• RECORDS FOR THIS EXERCISE
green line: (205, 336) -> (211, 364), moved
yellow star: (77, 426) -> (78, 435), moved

* * *

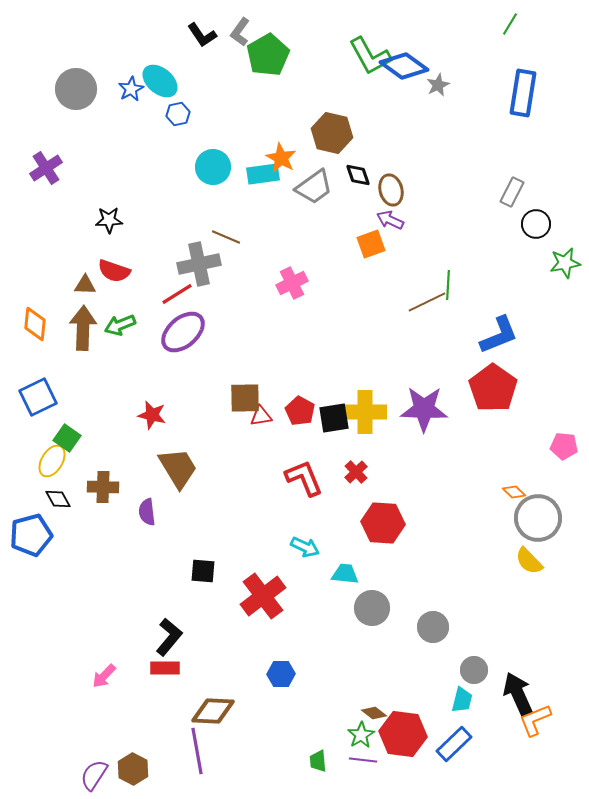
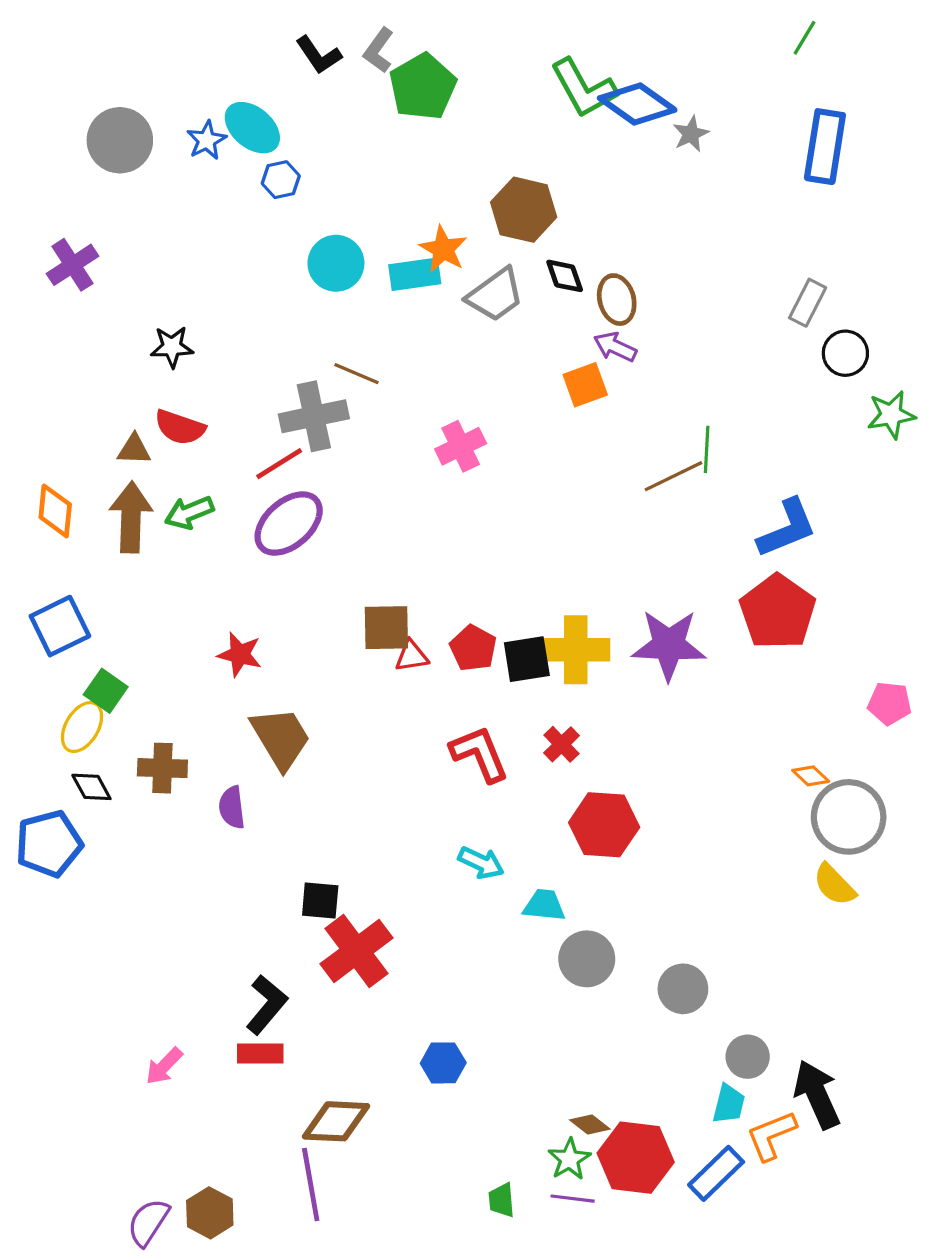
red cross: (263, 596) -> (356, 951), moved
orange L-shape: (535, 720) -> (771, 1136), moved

...

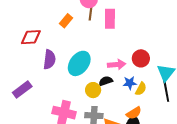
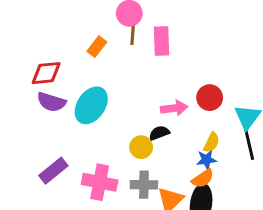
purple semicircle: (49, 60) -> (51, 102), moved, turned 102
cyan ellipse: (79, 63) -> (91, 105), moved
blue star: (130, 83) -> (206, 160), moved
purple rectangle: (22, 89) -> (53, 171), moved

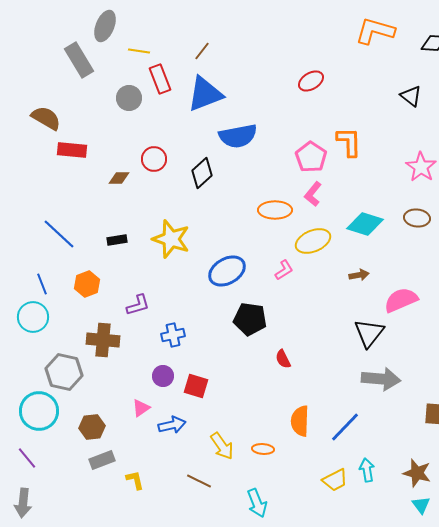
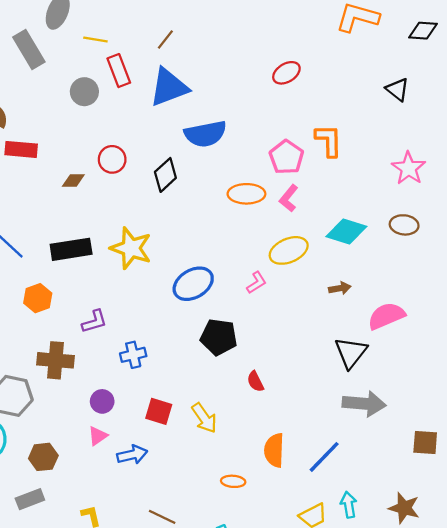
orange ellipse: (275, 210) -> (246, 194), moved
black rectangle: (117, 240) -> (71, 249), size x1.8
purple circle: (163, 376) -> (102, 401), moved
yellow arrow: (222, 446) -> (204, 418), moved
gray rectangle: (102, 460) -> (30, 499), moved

• WHAT NEEDS TO BE DONE
All pictures are to be skipped. Output, word for word, the lines in the data above starting at the line containing "blue star: (130, 83) -> (206, 160), moved" and ending at the line containing "gray rectangle: (102, 460)".

• RESULT FOR THIS EXERCISE
blue star: (130, 83) -> (206, 160), moved
purple rectangle: (22, 89) -> (53, 171), moved

orange ellipse: (275, 210) -> (246, 194), moved
black rectangle: (117, 240) -> (71, 249), size x1.8
purple circle: (163, 376) -> (102, 401), moved
yellow arrow: (222, 446) -> (204, 418), moved
gray rectangle: (102, 460) -> (30, 499), moved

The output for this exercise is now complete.